▶ **DIRECTIONS FOR THIS TASK**
Every line with "stacking" in it should be copied from the data.

▶ **RECORDED DATA**
┌──
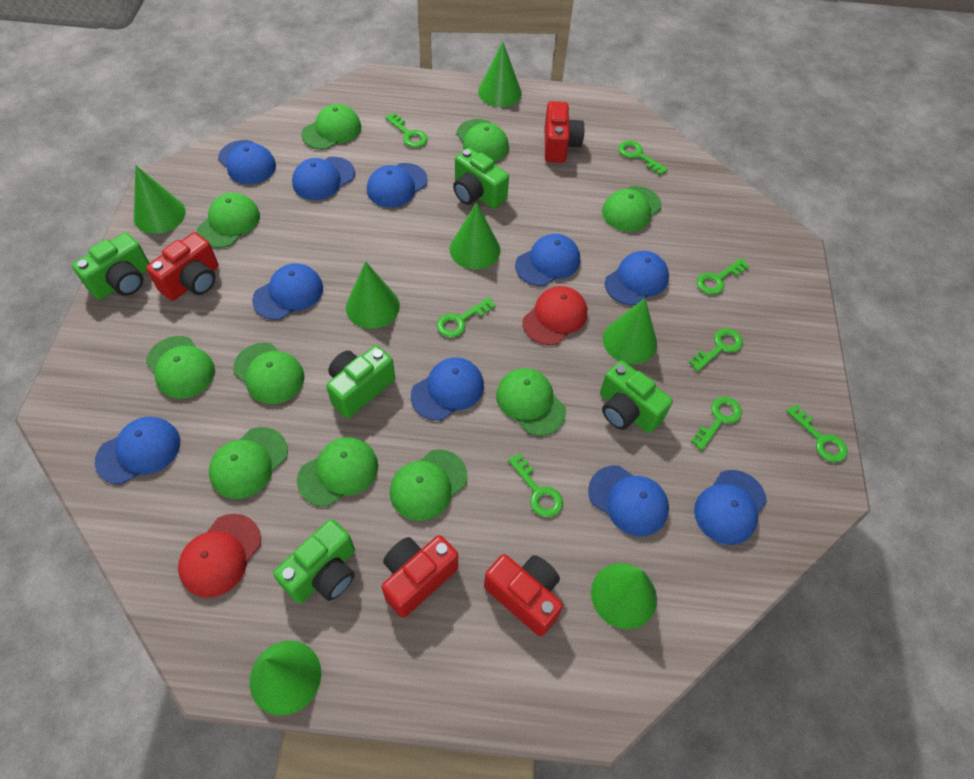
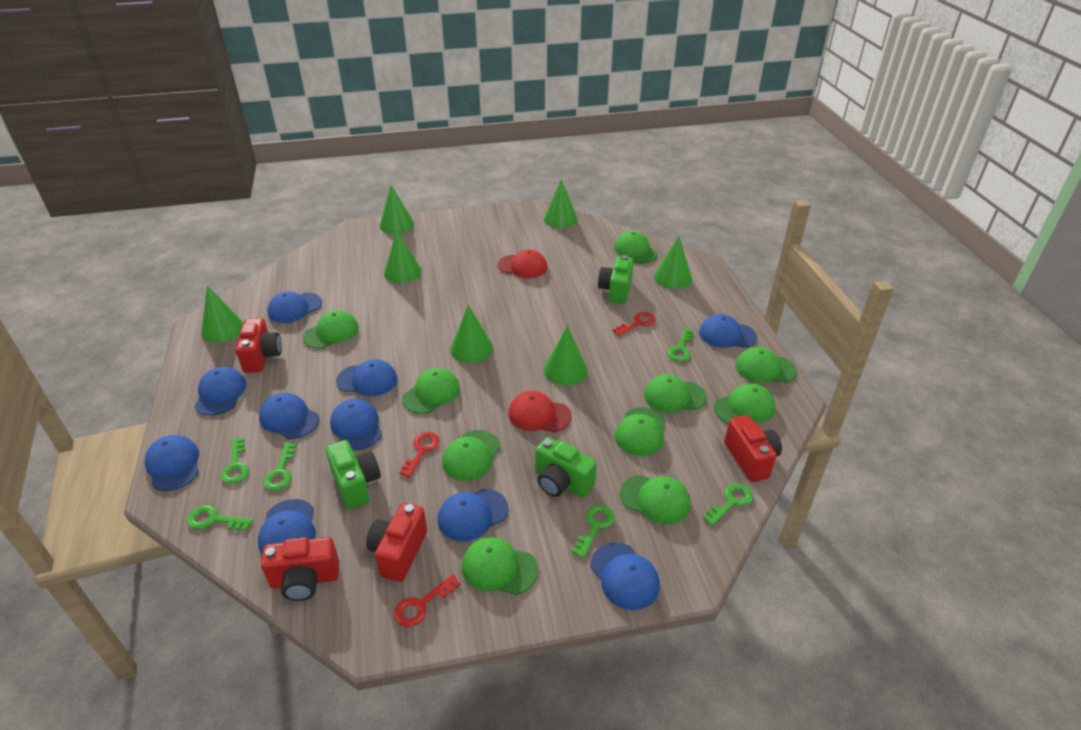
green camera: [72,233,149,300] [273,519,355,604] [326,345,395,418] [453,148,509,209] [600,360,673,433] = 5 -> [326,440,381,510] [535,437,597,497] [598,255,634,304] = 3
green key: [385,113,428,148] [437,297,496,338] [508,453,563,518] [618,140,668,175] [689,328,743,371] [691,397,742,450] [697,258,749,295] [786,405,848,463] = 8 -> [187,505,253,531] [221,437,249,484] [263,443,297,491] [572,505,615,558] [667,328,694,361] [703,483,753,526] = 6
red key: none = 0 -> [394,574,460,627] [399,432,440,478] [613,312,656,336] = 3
└──
┌──
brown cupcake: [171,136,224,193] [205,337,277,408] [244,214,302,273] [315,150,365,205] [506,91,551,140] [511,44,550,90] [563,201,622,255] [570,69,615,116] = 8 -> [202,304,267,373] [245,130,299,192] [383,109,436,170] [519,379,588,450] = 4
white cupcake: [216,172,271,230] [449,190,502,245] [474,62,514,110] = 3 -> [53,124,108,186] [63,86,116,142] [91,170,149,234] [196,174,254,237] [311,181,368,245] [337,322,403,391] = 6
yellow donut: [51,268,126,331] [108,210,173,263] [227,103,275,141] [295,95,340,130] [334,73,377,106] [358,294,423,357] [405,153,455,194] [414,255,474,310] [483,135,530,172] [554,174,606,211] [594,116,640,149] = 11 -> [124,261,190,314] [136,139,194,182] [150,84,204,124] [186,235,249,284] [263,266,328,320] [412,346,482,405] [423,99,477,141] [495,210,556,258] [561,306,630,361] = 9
└──
┌──
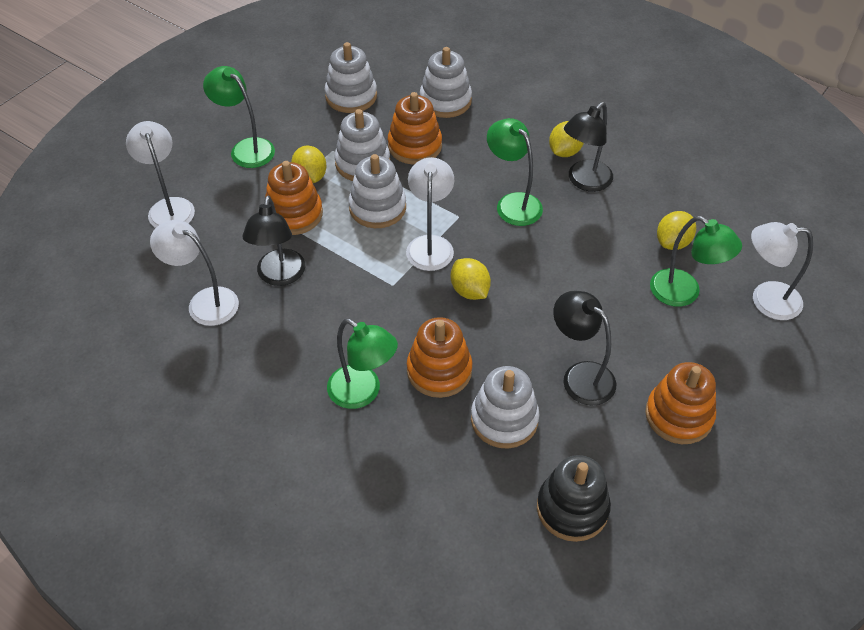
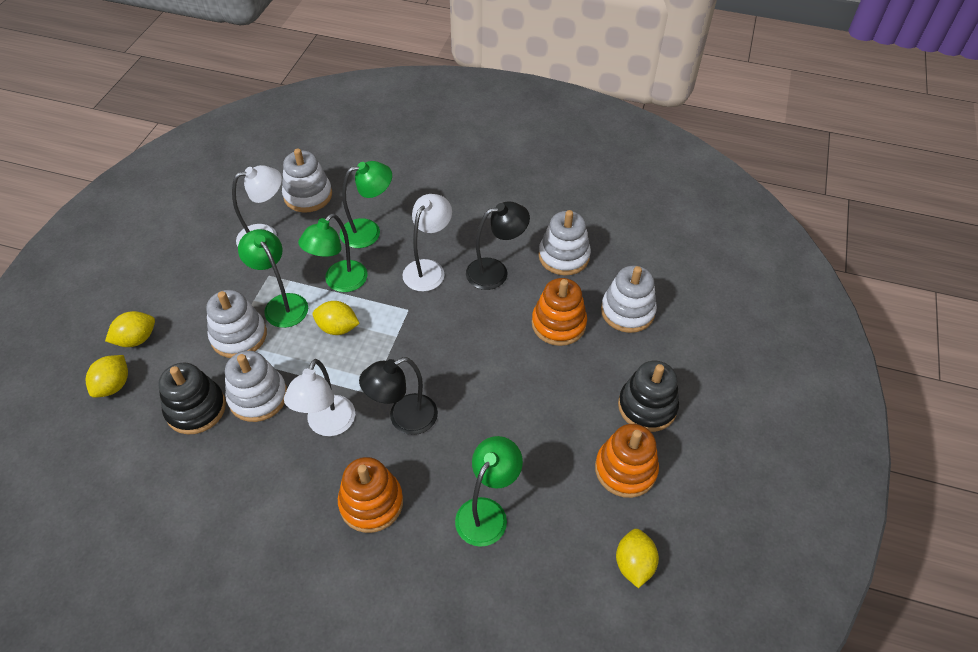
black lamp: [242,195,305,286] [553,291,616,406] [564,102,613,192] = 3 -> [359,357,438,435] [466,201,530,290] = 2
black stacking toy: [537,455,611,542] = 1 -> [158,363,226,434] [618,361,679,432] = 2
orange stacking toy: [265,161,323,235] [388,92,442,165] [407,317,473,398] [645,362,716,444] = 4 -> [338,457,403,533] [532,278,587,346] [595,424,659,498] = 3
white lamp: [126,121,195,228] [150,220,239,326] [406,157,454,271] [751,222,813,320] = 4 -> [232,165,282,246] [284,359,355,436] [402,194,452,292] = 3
└──
▶ **YOUR SOLUTION**
black stacking toy: [537,455,611,542] = 1 -> [158,363,226,434] [618,361,679,432] = 2
orange stacking toy: [265,161,323,235] [388,92,442,165] [407,317,473,398] [645,362,716,444] = 4 -> [338,457,403,533] [532,278,587,346] [595,424,659,498] = 3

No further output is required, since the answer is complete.